_Work required_
In the records below, find the line with "Q2: PNP S8550" and the line with "R9: none -> 150 (NET4, NET19)". Print both exactly, along with every line between them, and no other line.

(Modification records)
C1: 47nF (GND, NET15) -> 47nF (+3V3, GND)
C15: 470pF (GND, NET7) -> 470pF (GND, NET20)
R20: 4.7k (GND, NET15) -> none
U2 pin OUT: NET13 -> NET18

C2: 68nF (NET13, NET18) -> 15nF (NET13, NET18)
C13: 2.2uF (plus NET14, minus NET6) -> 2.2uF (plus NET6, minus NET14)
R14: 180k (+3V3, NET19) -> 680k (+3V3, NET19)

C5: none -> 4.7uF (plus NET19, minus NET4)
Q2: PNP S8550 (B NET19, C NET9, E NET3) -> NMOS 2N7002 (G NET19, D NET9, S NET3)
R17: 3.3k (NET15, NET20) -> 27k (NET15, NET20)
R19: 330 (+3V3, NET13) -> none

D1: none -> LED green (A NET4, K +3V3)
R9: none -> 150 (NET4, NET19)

* * *

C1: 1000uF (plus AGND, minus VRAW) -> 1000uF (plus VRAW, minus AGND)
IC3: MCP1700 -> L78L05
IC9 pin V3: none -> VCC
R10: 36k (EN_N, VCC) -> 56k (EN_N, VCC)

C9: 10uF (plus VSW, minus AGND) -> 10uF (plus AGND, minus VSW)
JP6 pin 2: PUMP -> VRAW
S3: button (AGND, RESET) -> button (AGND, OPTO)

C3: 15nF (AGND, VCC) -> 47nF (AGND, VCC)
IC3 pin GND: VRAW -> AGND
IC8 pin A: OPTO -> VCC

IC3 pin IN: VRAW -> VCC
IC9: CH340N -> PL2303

--

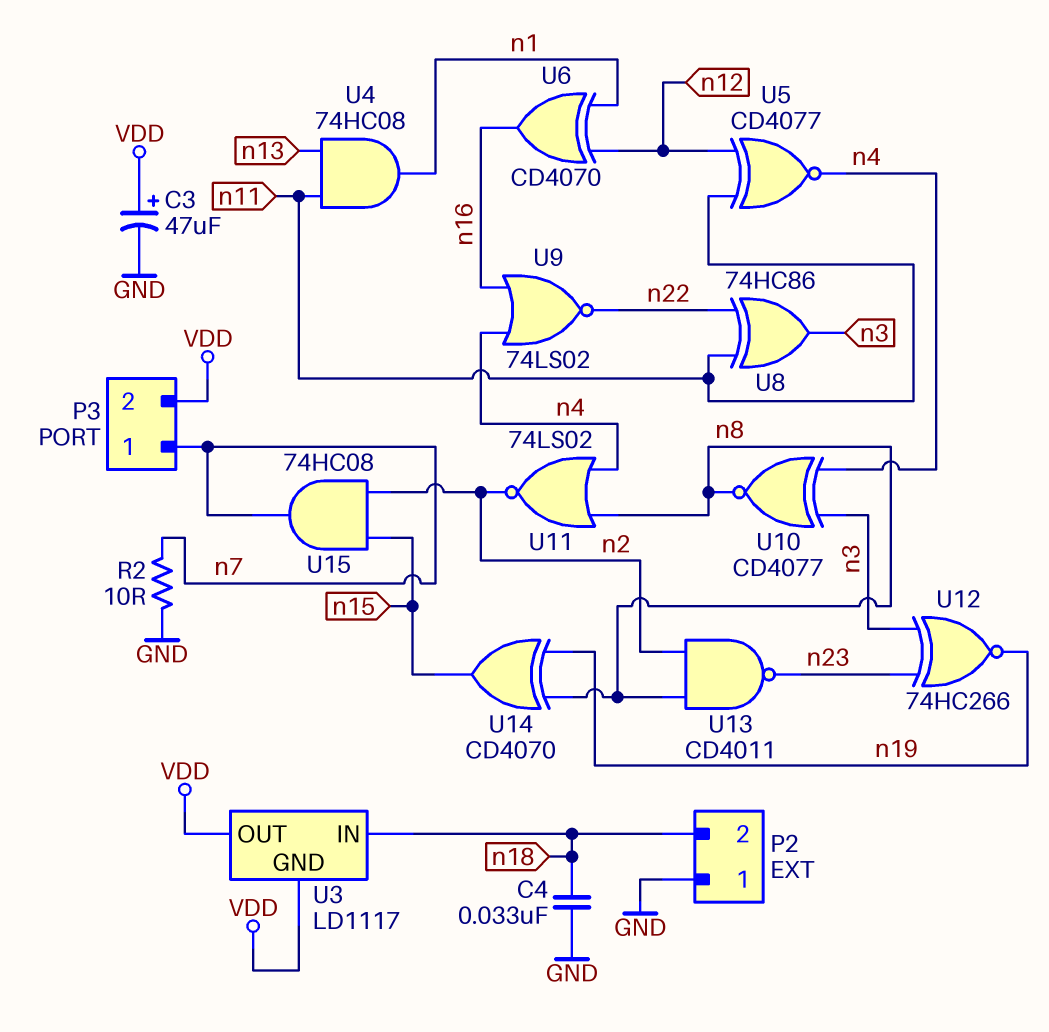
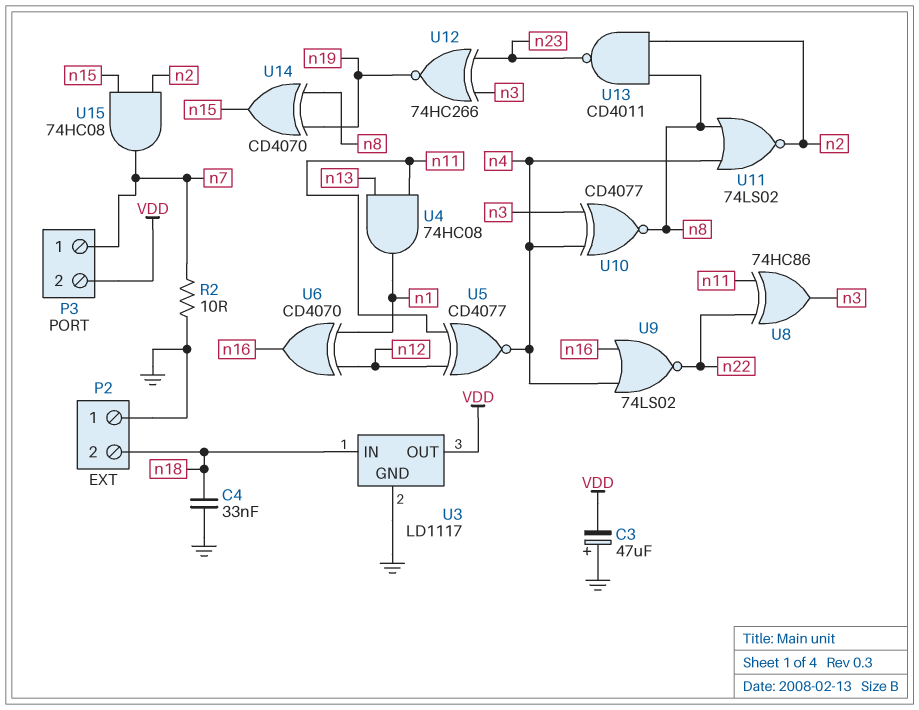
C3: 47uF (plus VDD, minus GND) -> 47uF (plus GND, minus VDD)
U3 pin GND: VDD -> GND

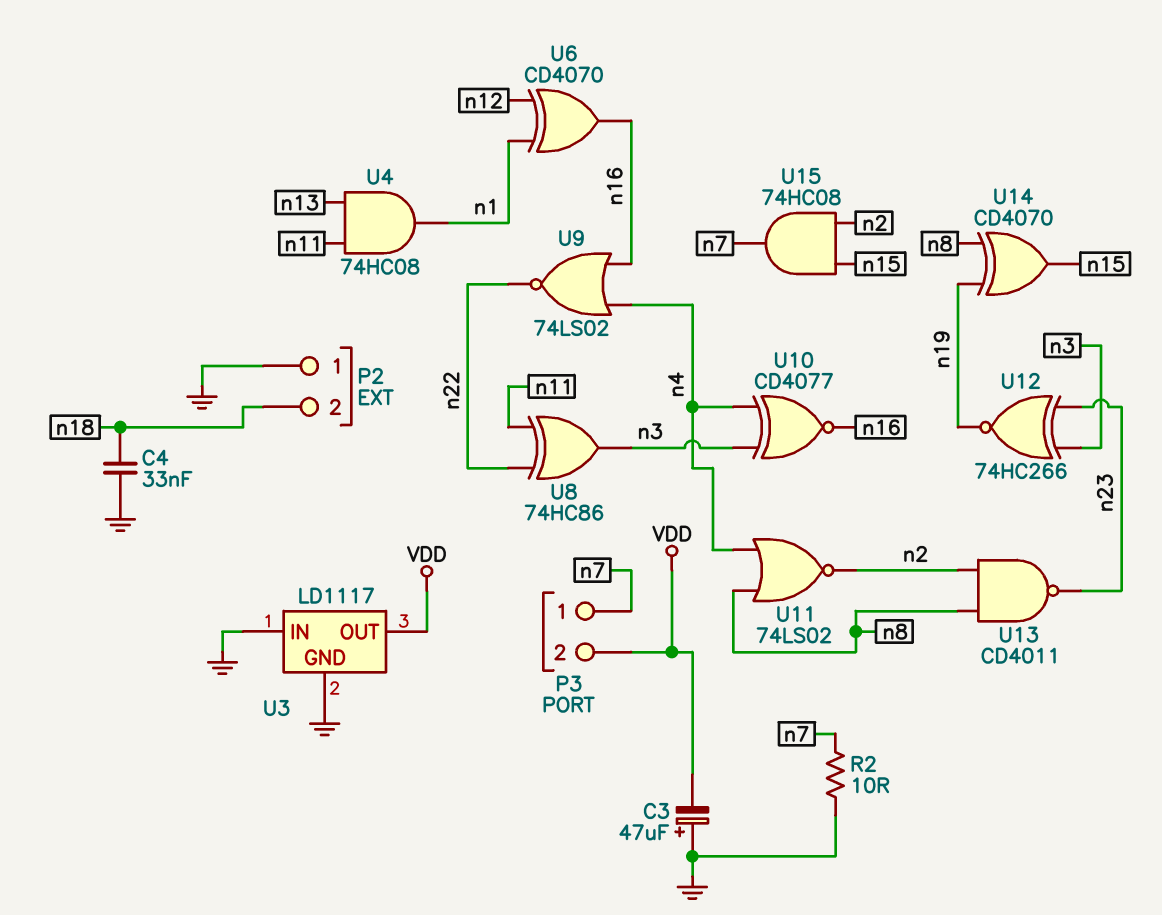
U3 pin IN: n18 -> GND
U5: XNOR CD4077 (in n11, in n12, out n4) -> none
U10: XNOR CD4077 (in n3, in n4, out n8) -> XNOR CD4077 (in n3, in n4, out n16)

_Your solution_
Q2: PNP S8550 (B NET19, C NET9, E NET3) -> NMOS 2N7002 (G NET19, D NET9, S NET3)
R17: 3.3k (NET15, NET20) -> 27k (NET15, NET20)
R19: 330 (+3V3, NET13) -> none

D1: none -> LED green (A NET4, K +3V3)
R9: none -> 150 (NET4, NET19)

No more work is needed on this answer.